EXERCISE OBJECTIVE
Which lines below fall between the one containing "gafas [rojo] (766,145)" and the one containing "mancuerna [blanco] (406,139) -> none"? Repeat them exactly, counting both of those lines, and add nothing else.

AVAILABLE RECORDS
——————————
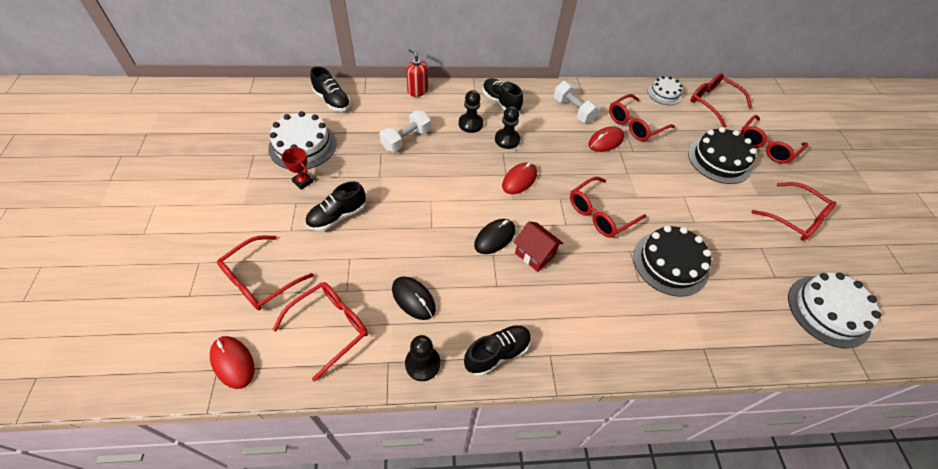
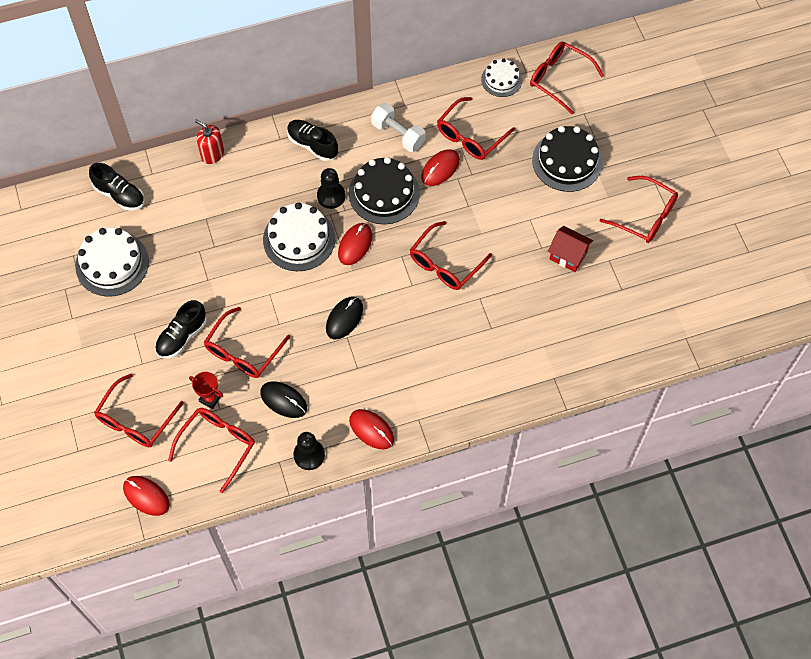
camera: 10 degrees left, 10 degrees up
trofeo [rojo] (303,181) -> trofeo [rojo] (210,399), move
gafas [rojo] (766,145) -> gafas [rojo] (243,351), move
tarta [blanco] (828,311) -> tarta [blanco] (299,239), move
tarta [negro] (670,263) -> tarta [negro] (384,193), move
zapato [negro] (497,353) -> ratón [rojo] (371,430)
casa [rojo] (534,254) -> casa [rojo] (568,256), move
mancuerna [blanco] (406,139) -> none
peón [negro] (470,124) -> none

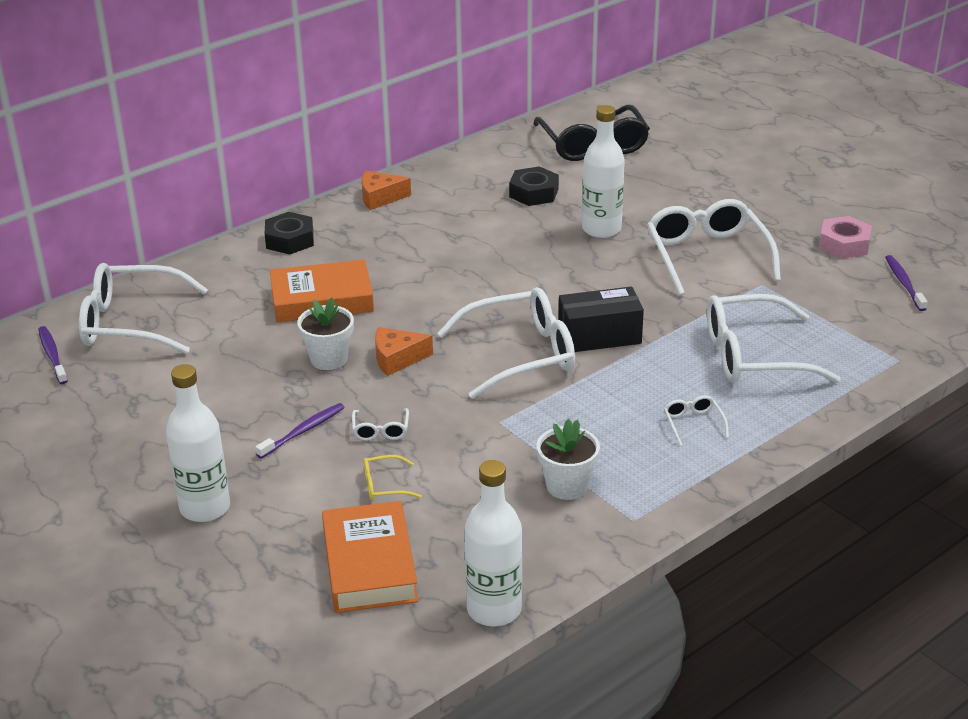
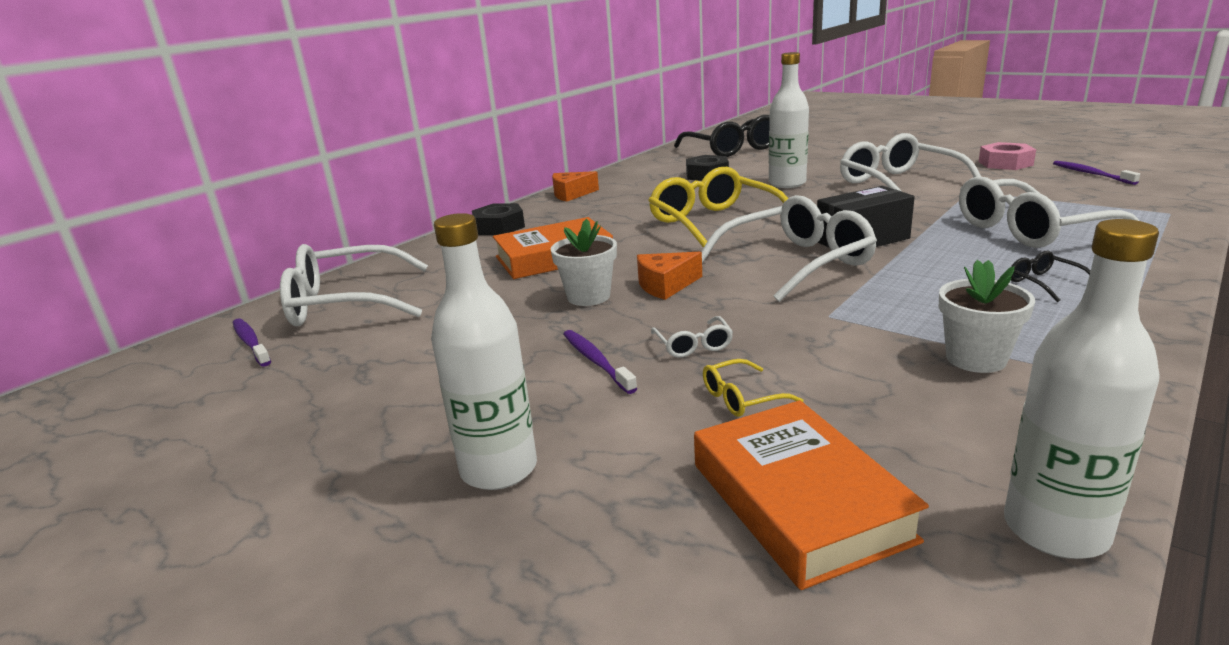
camera: 10 degrees left, 10 degrees down
cepillo de dientes [morado] (303,431) -> cepillo de dientes [morado] (596,361), 60 degrees counterclockwise
none -> gafas [amarillo] (714,223)
gafas [blanco] (693,423) -> gafas [negro] (1044,283)

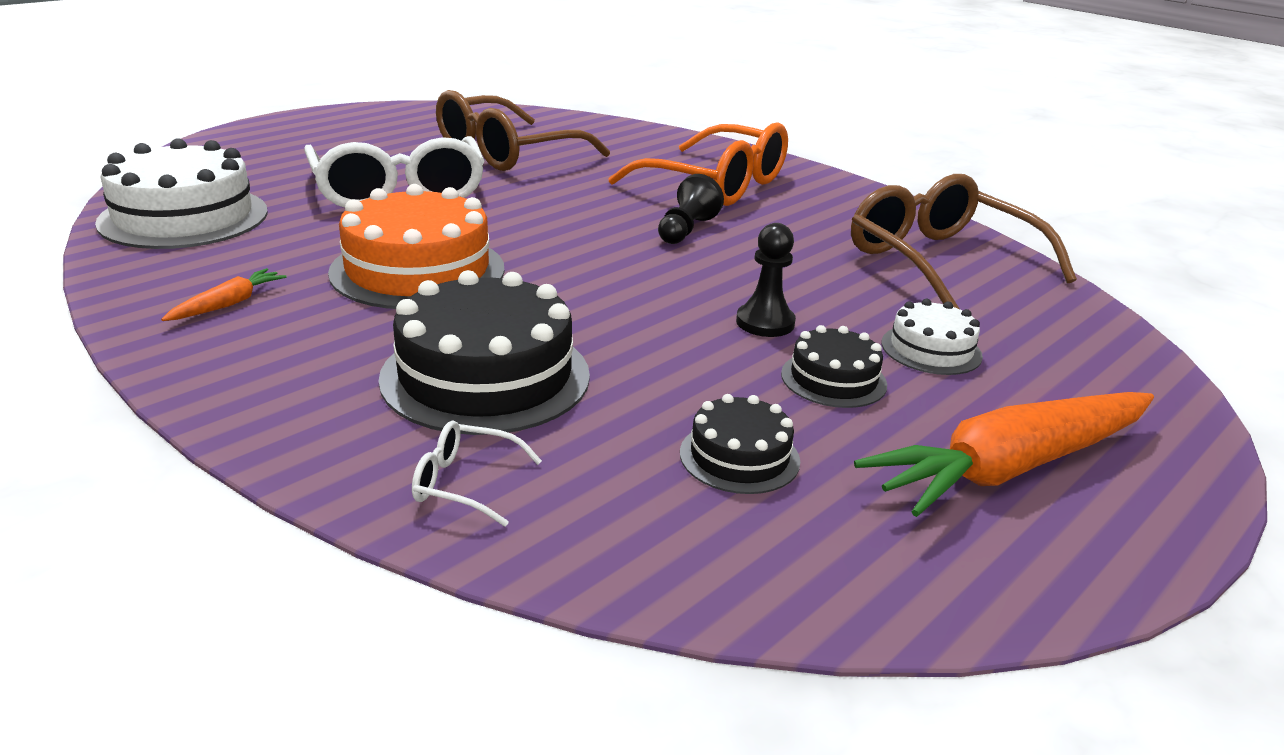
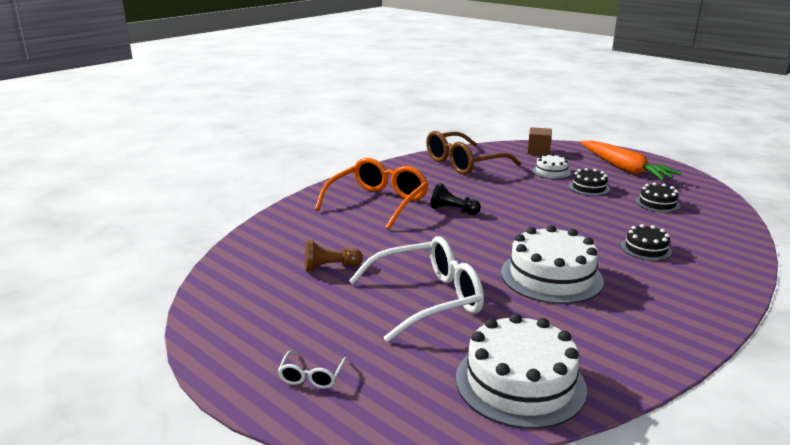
camera: 90 degrees left, 5 degrees down
gafas [blanco] (464,483) -> gafas [blanco] (311,376), move
gafas [marrón] (506,153) -> peón [marrón] (330,267)
tarta [naranja] (418,270) -> tarta [blanco] (551,276)
none -> cubo [marrón] (538,151)
tarta [negro] (485,376) -> tarta [negro] (646,249), x0.52
zanahoria [naranja] (228,304) -> none
peón [negro] (765,323) -> none

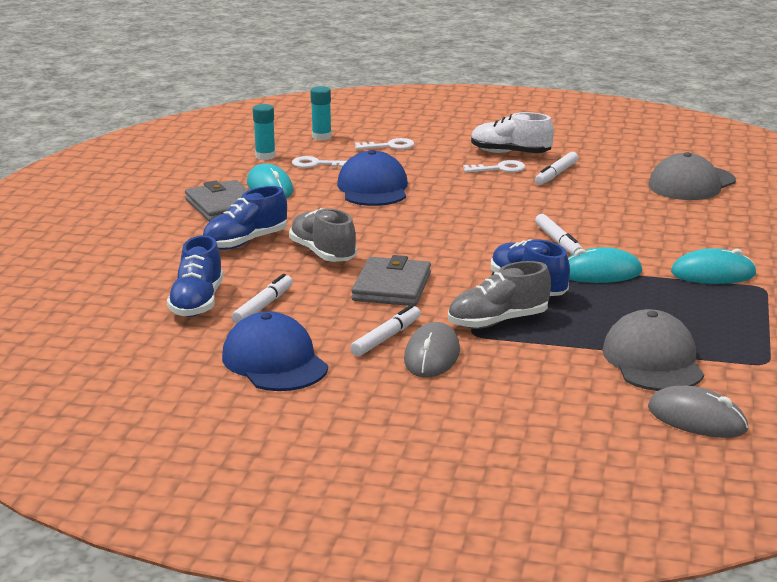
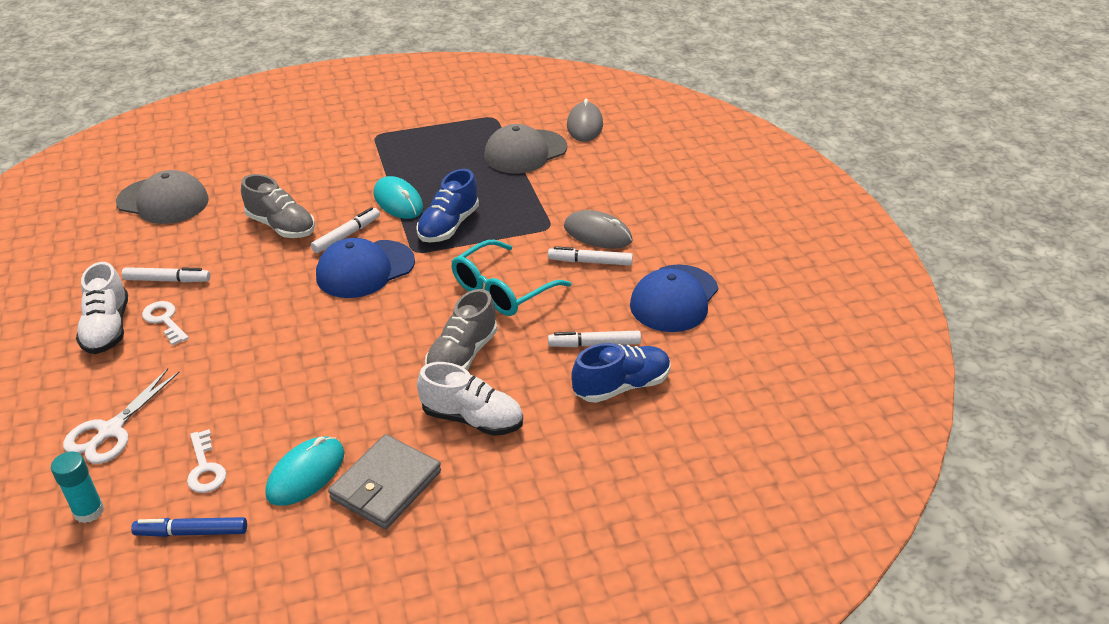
camera: 120 degrees left, 15 degrees up
llave [blanco] (390,146) -> tijeras [blanco] (110,431)
barra de pegamento [turquesa] (265,156) -> rotulador [azul] (192,532)
zapato [gris] (498,321) -> zapato [gris] (281,226), move
gorra [azul] (373,188) -> gorra [azul] (365,269), move
zapato [azul] (245,242) -> zapato [blanco] (472,419)
cartera [gris] (391,287) -> gafas [turquesa] (502,290)
ratón [gris] (432,355) -> ratón [gris] (597,234), 45 degrees clockwise
ratón [turquesa] (713,274) -> none

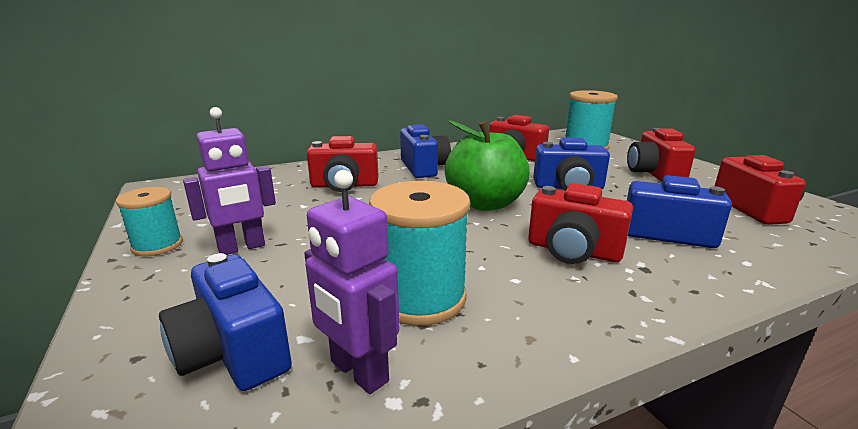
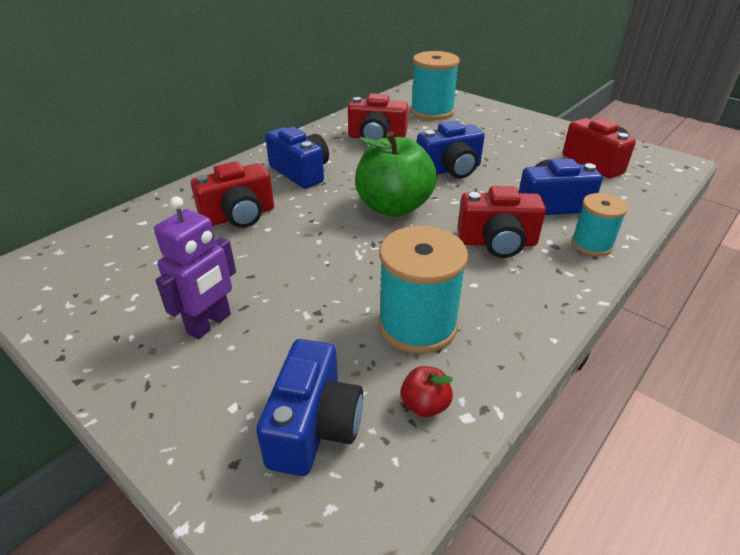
camera: 25 degrees left, 15 degrees up
cámara [azul] (233,352) -> cámara [azul] (314,426), 105 degrees counterclockwise
robot [morado] (358,372) -> manzana [rojo] (425,405)
carrete [turquesa] (157,245) -> carrete [turquesa] (591,244), move
cámara [rojo] (654,174) -> none

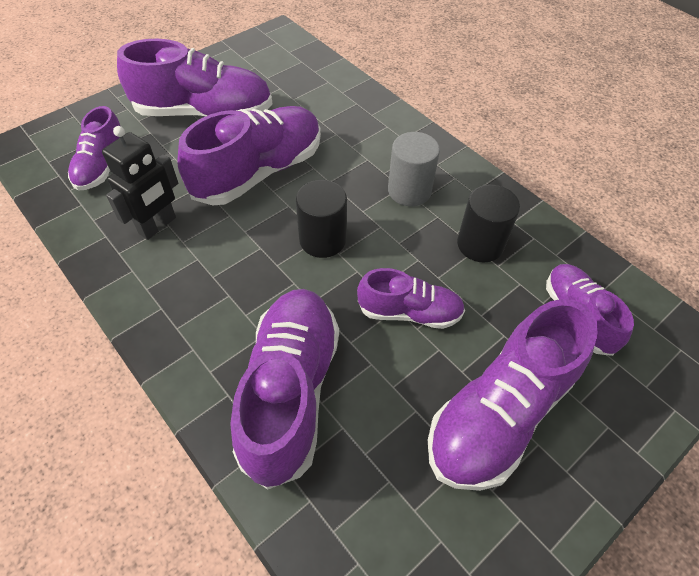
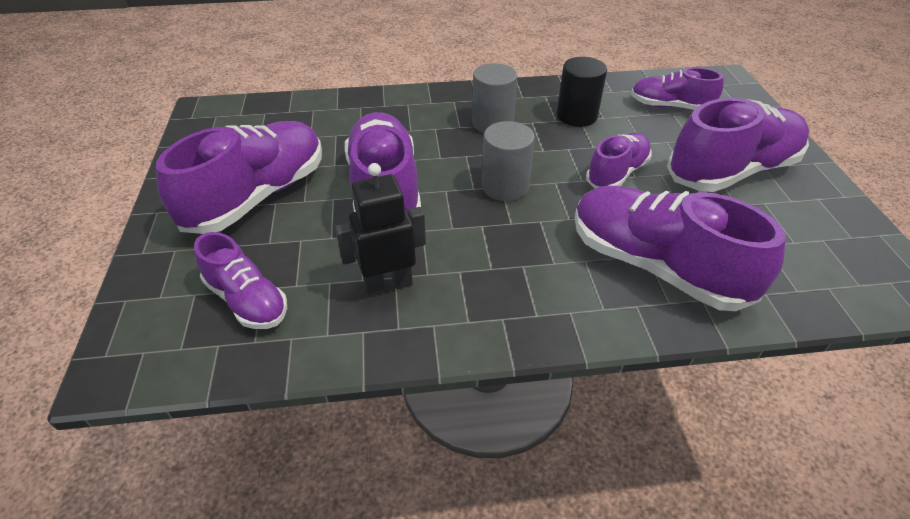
camera: 55 degrees left, 10 degrees down
robot [negro] (158,226) -> robot [negro] (388,284), 90 degrees counterclockwise
cilindro [negro] (322,240) -> cilindro [gris] (505,186)
zapato [morado] (500,413) -> zapato [morado] (731,171), 105 degrees counterclockwise

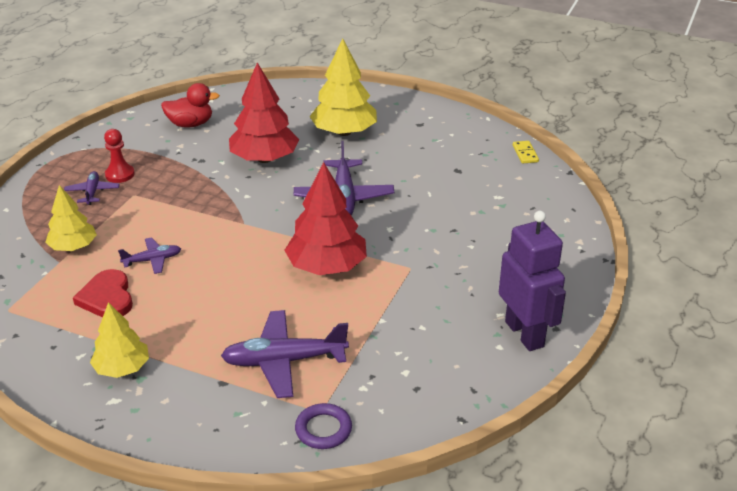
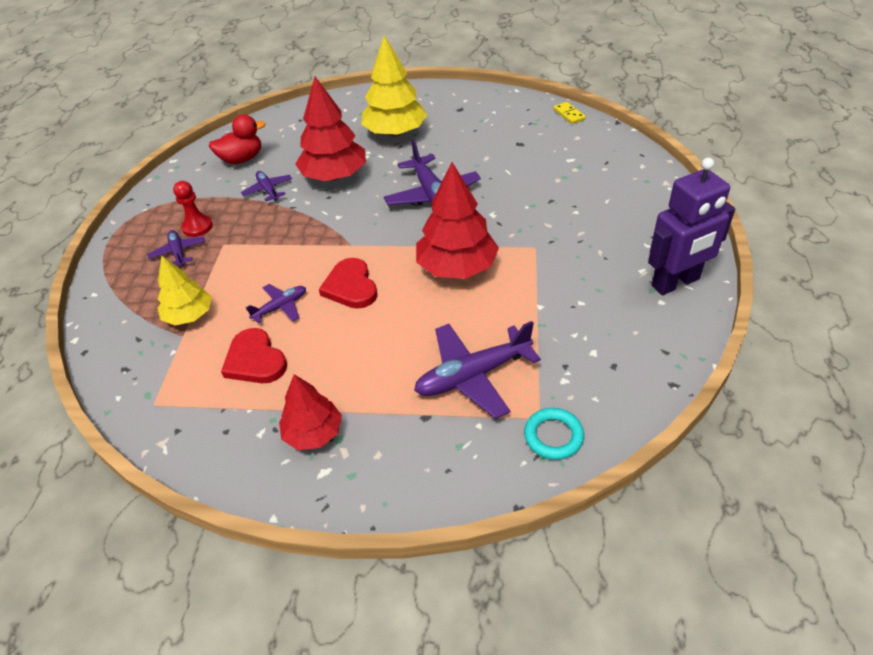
camera: 15 degrees left, 10 degrees up
none -> avión [morado] (268,190)
árbol [amarillo] (122,368) -> árbol [rojo] (313,433)
none -> corazón [rojo] (351,287)
anillo [morado] (323,429) -> anillo [turquesa] (553,436)
robot [morado] (525,334) -> robot [morado] (675,283), 105 degrees clockwise

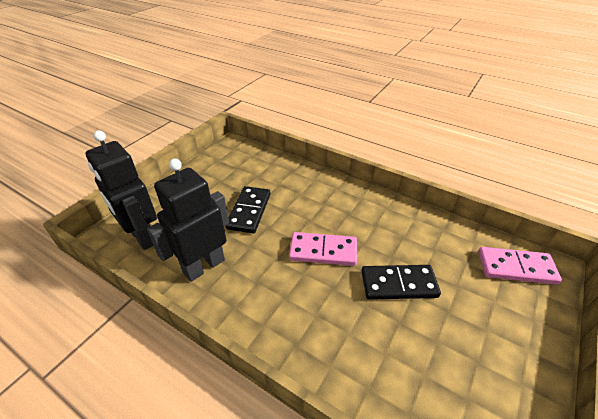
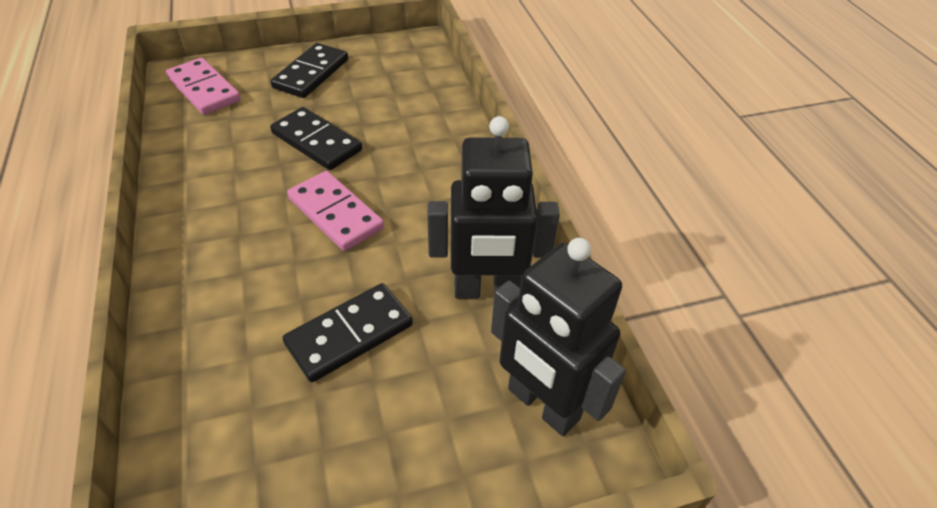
camera: 140 degrees left, 5 degrees up
none -> ficha de dominó [negro] (311,74)
robot [negro] (142,237) -> robot [negro] (542,405), 135 degrees clockwise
——————————
REPLY
gafas [rojo] (766,145) -> gafas [rojo] (243,351), move
tarta [blanco] (828,311) -> tarta [blanco] (299,239), move
tarta [negro] (670,263) -> tarta [negro] (384,193), move
zapato [negro] (497,353) -> ratón [rojo] (371,430)
casa [rojo] (534,254) -> casa [rojo] (568,256), move
mancuerna [blanco] (406,139) -> none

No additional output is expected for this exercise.